WHAT YOU ARE ASKED TO DO
Transcribe exactly the line containing "T1: PMOS (G" and every line after it, through the end of the records below.

- - - - -

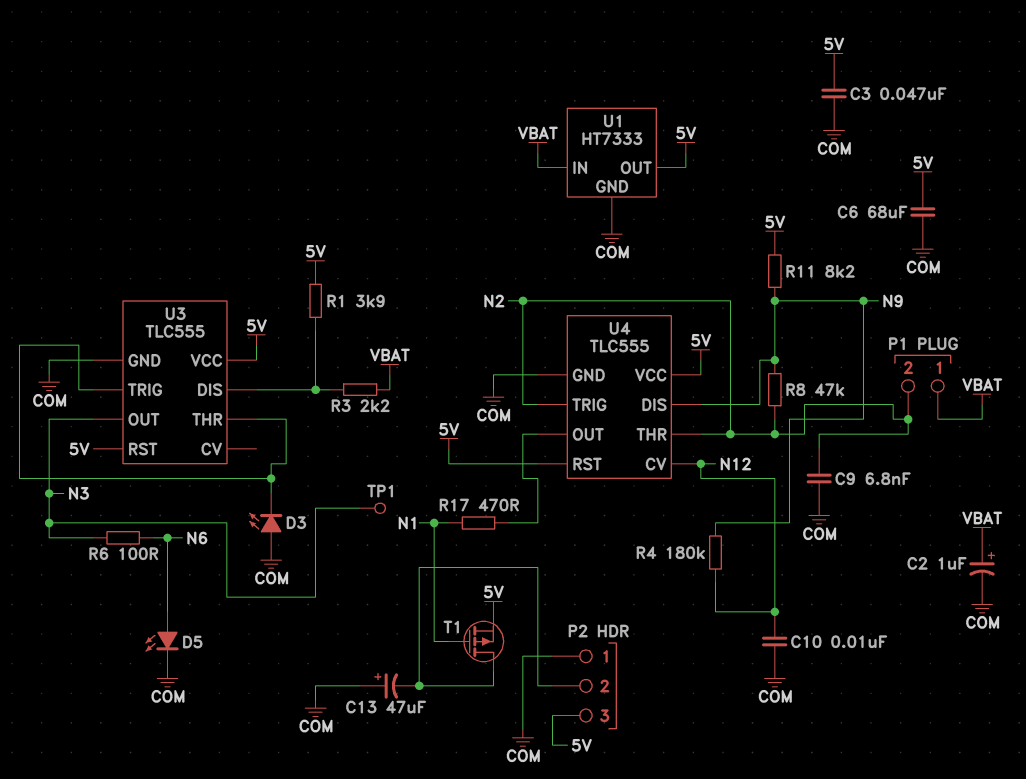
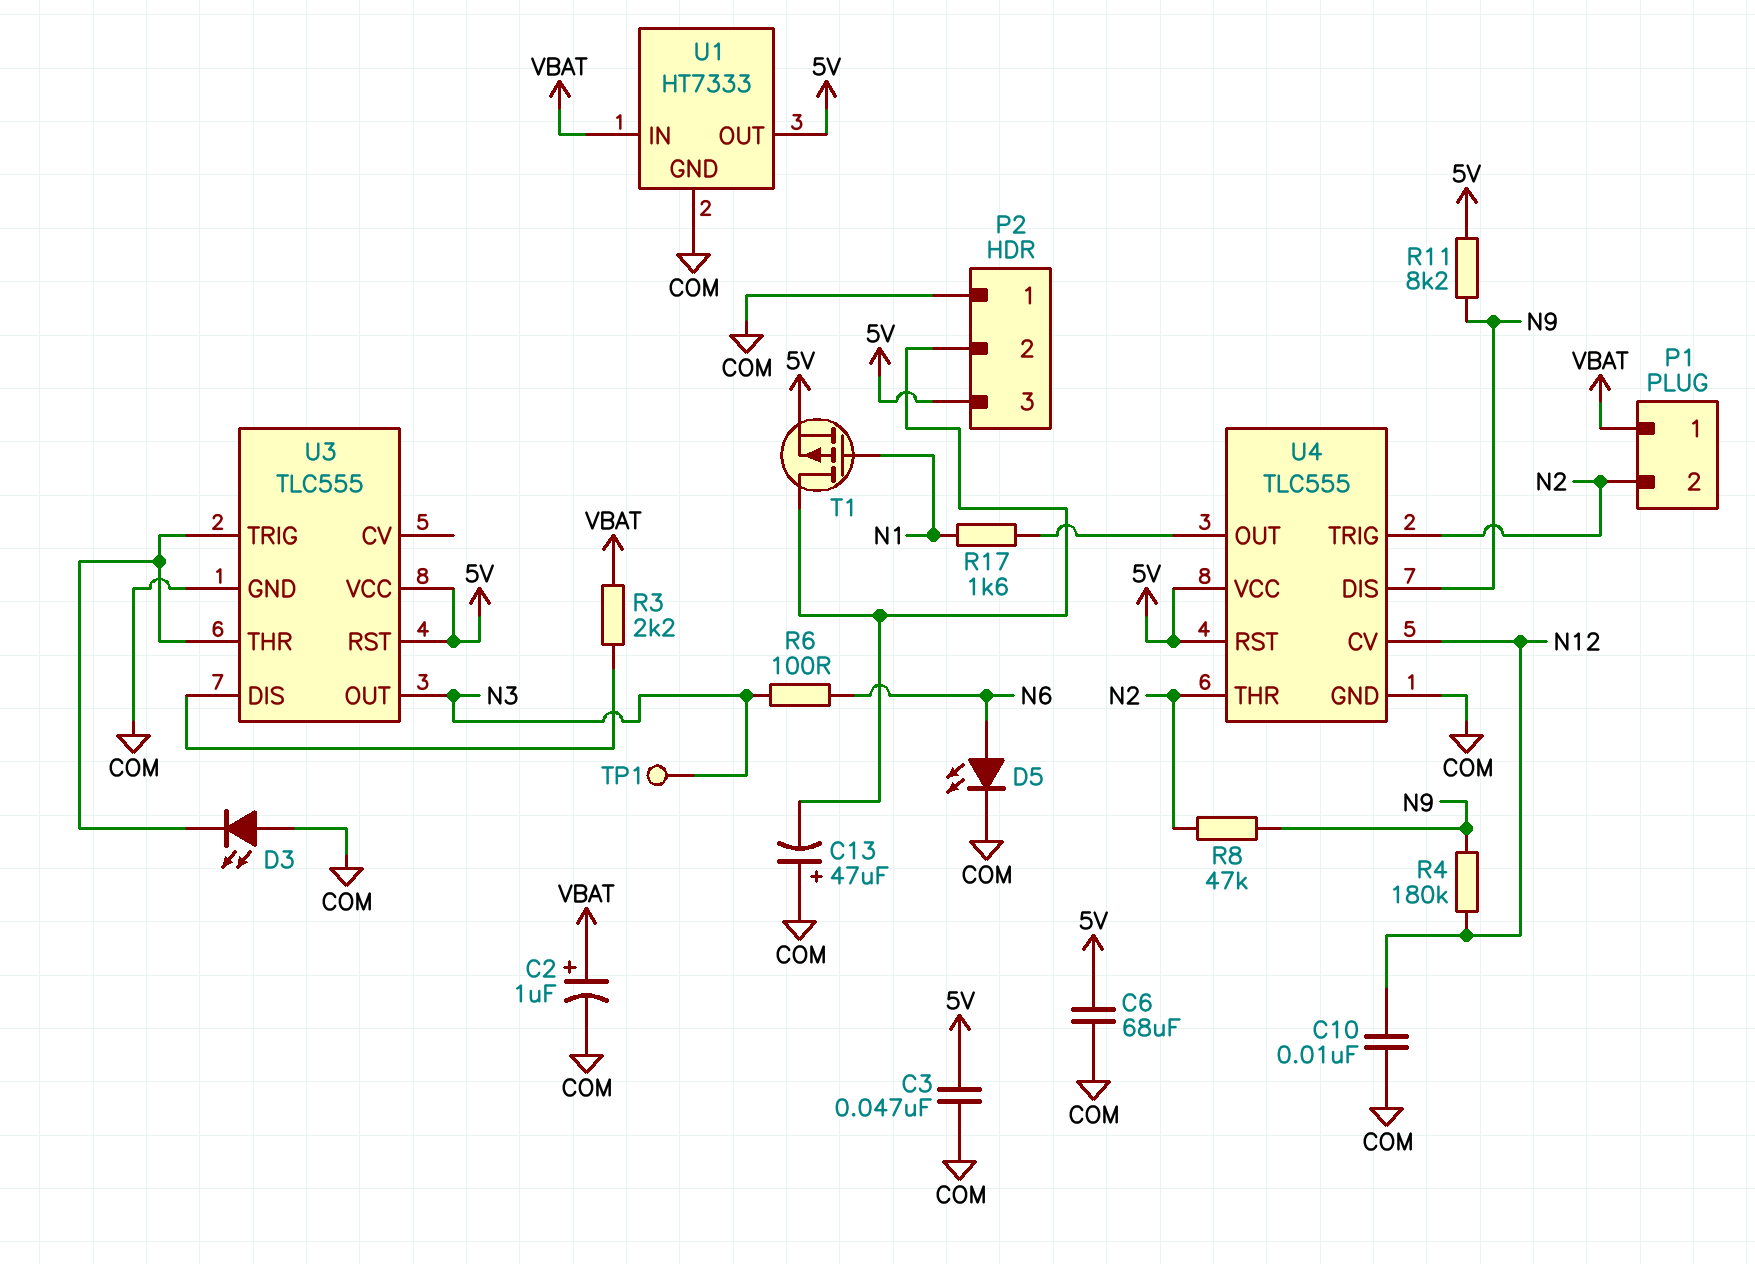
C9: 6.8nF (COM, N2) -> none
R1: 3.9k (5V, U3/DIS) -> none
R17: 470 (N1, U4/OUT) -> 1.6k (N1, U4/OUT)

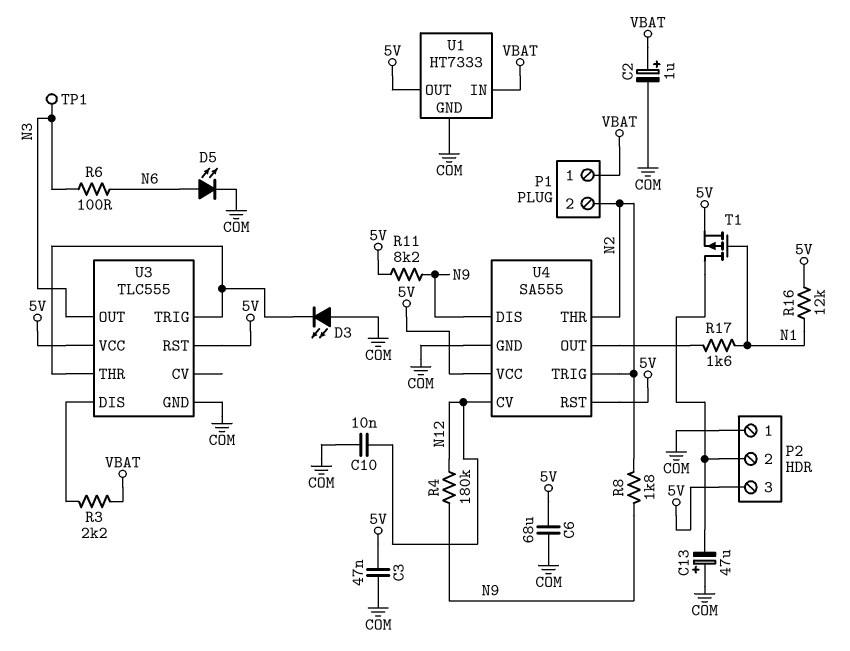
R8: 47k (N2, N9) -> 1.8k (N2, N9)
R16: none -> 12k (5V, N1)
U4: TLC555 -> SA555

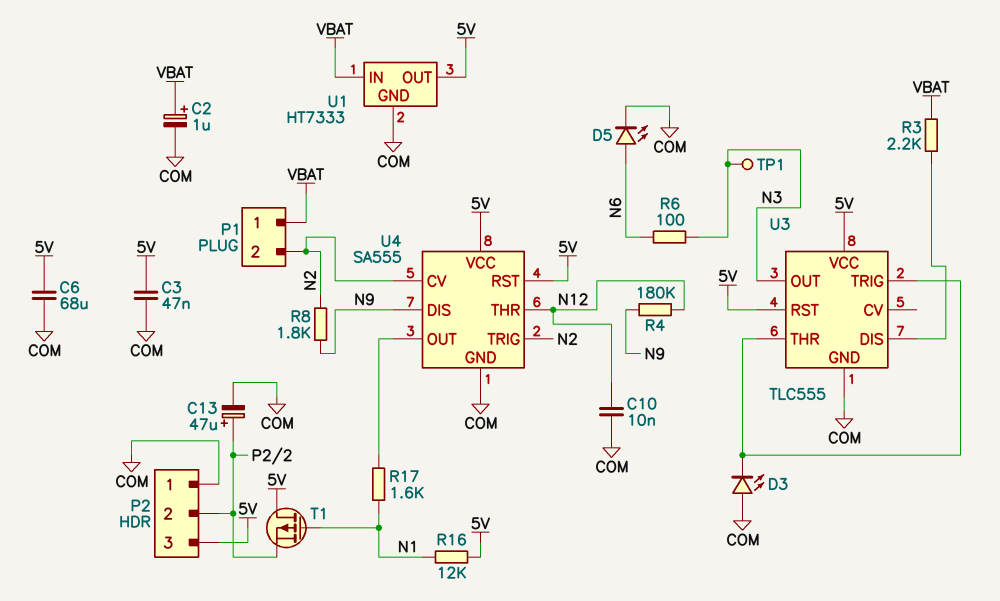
C13: 47uF (plus COM, minus P2/2) -> 47uF (plus P2/2, minus COM)
R11: 8.2k (5V, N9) -> none
T1: PMOS (G N1, D P2/2, S 5V) -> PMOS (G N1, D 5V, S P2/2)
U4 pin CV: N12 -> N2
U4 pin THR: N2 -> N12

- - - - -

RESULT OF THE EXERCISE
T1: PMOS (G N1, D P2/2, S 5V) -> PMOS (G N1, D 5V, S P2/2)
U4 pin CV: N12 -> N2
U4 pin THR: N2 -> N12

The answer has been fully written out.